"""
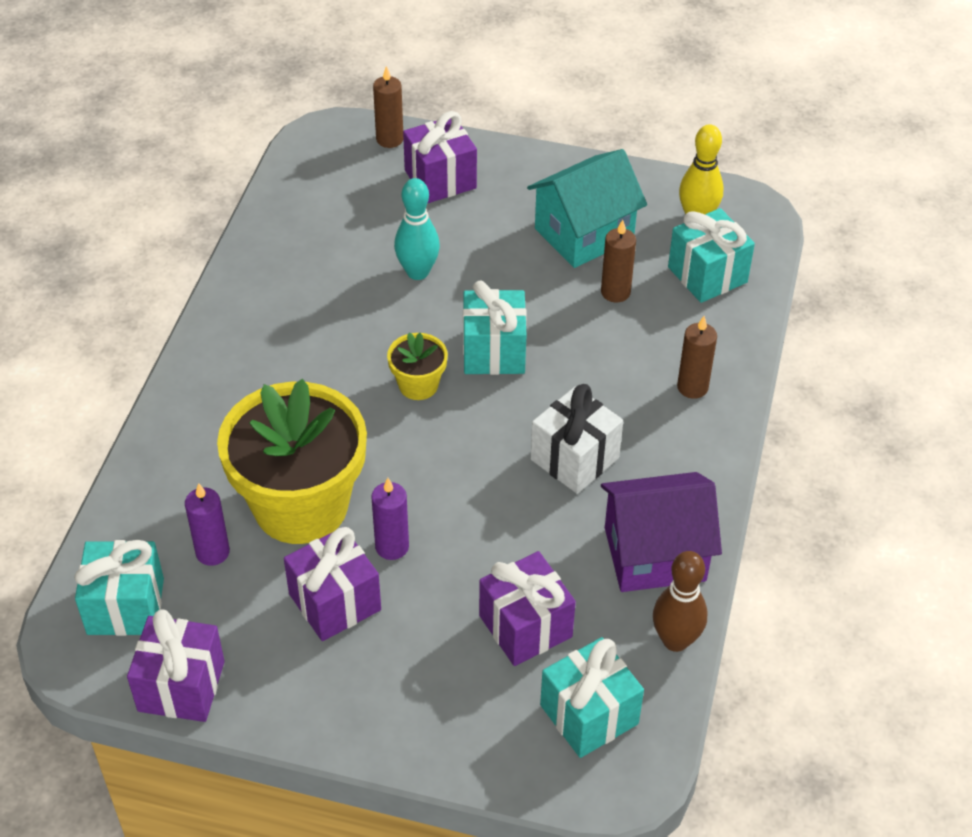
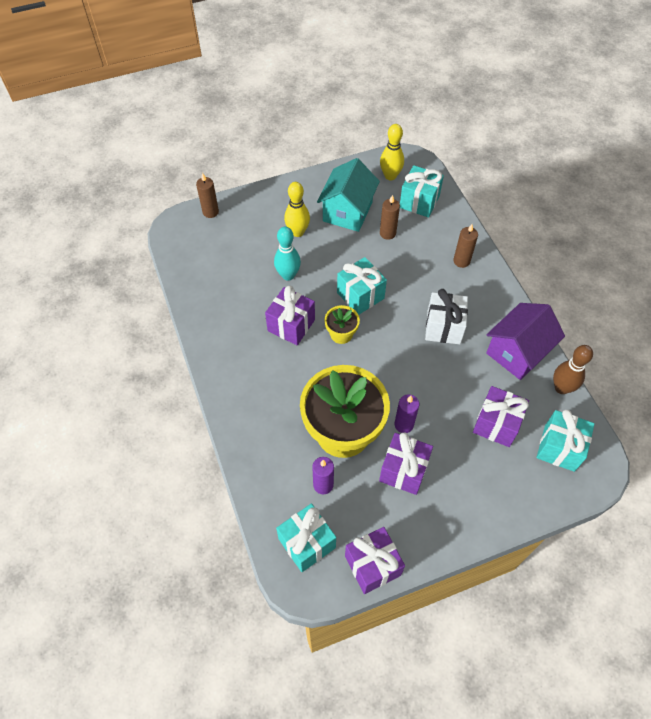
camera: 35 degrees left, 10 degrees up
(440, 179) = (255, 220): purple gift -> purple gift (291, 325)
(485, 224) = (297, 232): none -> yellow bowling pin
"""
> [What is needed] Each line of the data should be printed again exactly. Please leave pictures out.

> [Finished exercise]
camera: 35 degrees left, 10 degrees up
(440, 179) = (255, 220): purple gift -> purple gift (291, 325)
(485, 224) = (297, 232): none -> yellow bowling pin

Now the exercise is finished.